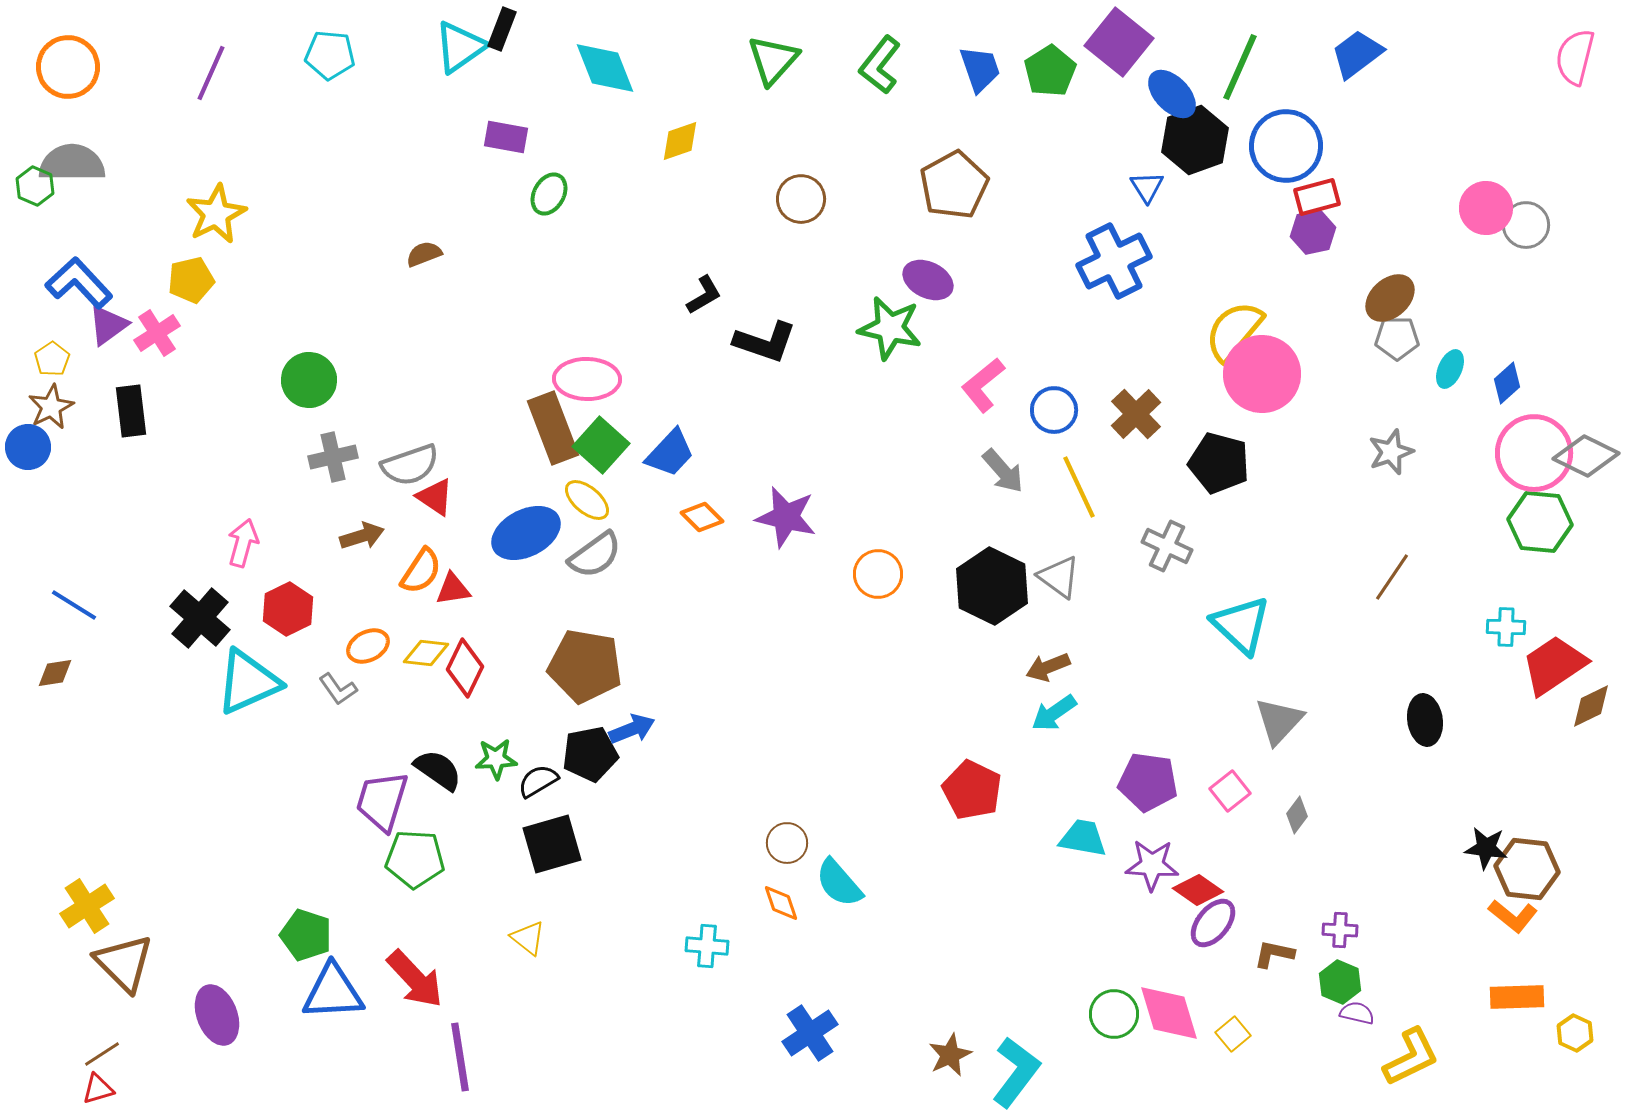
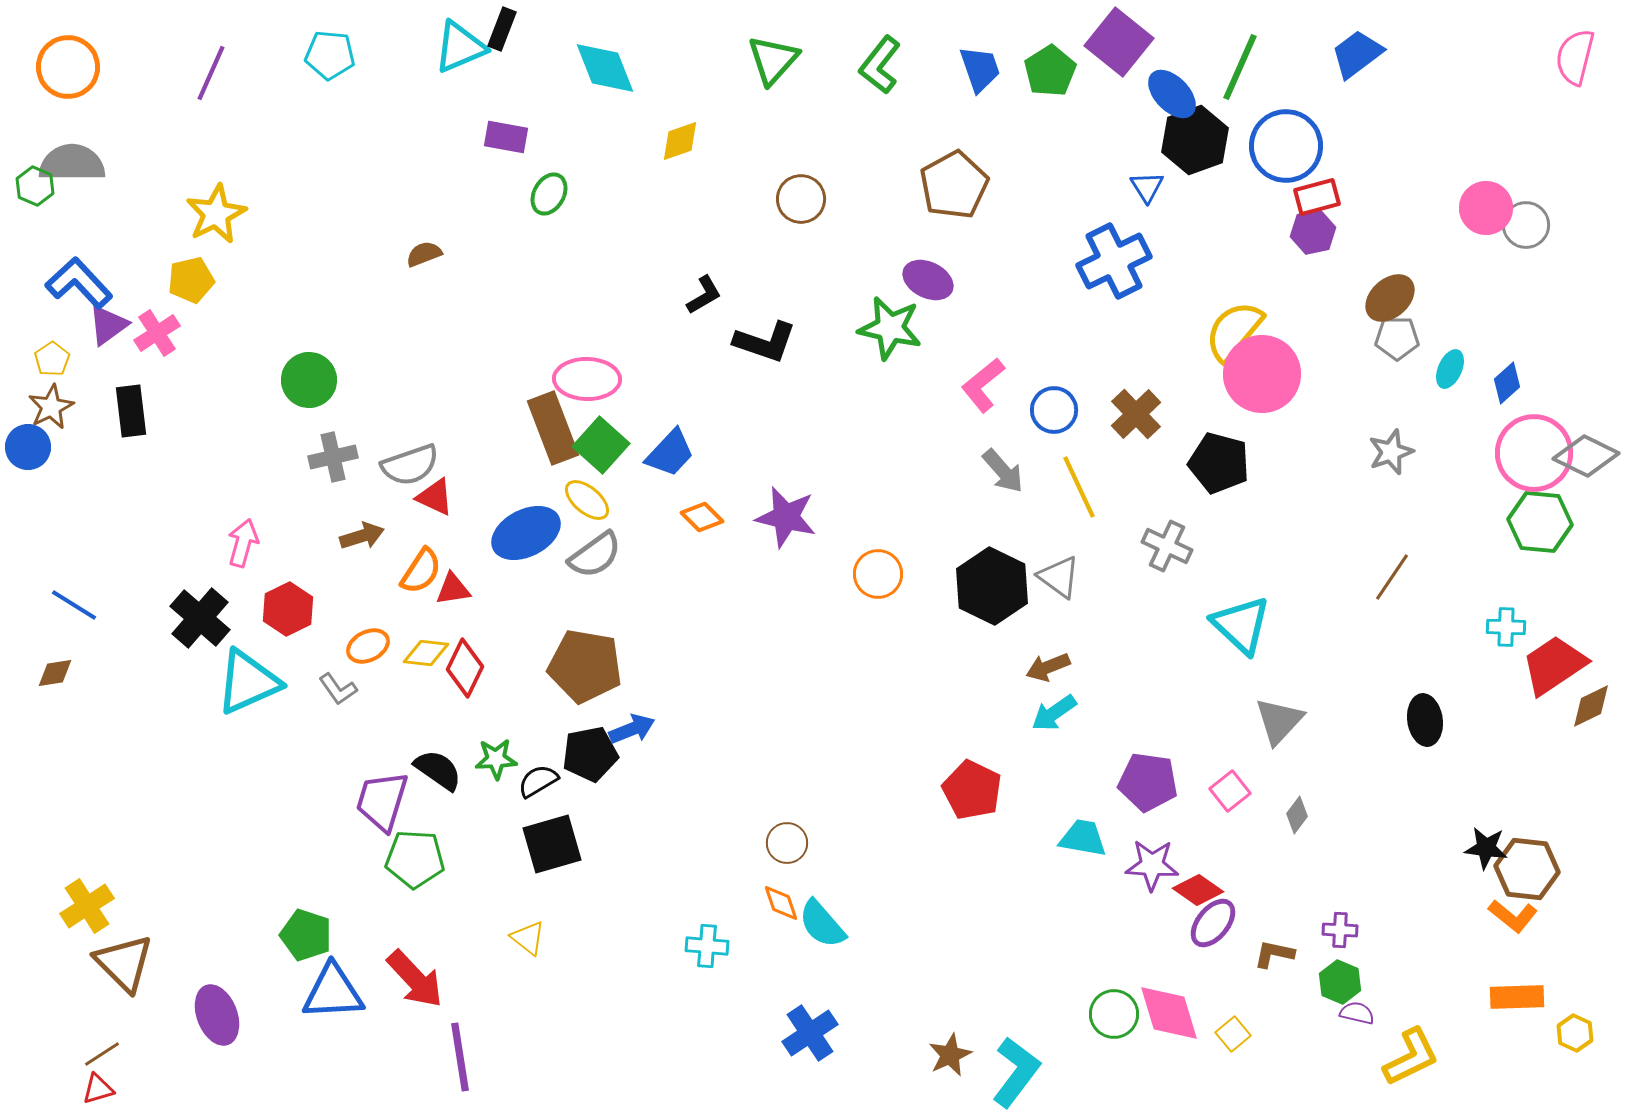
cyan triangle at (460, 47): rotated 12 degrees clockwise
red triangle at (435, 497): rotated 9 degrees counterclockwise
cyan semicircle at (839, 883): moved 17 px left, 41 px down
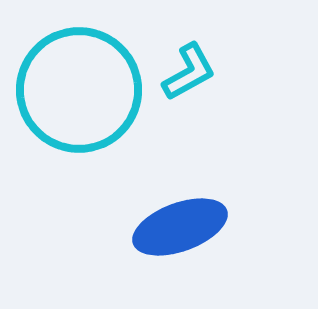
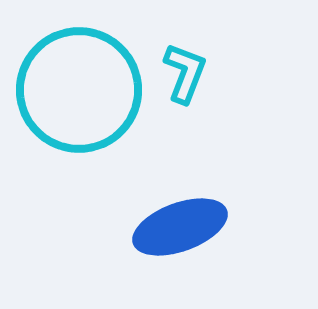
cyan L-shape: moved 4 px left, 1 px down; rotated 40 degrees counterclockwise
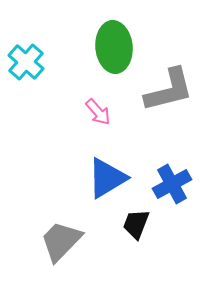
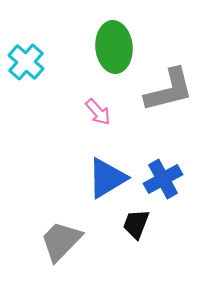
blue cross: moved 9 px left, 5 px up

* Exercise brief
Your answer should consist solely of the lines from the one with "cyan semicircle at" through the last line of the entries, restated word for word, with the pictures omitted.

* Response to this exercise
cyan semicircle at (839, 883): moved 17 px left, 41 px down
cyan L-shape: moved 4 px left, 1 px down; rotated 40 degrees counterclockwise
blue cross: moved 9 px left, 5 px up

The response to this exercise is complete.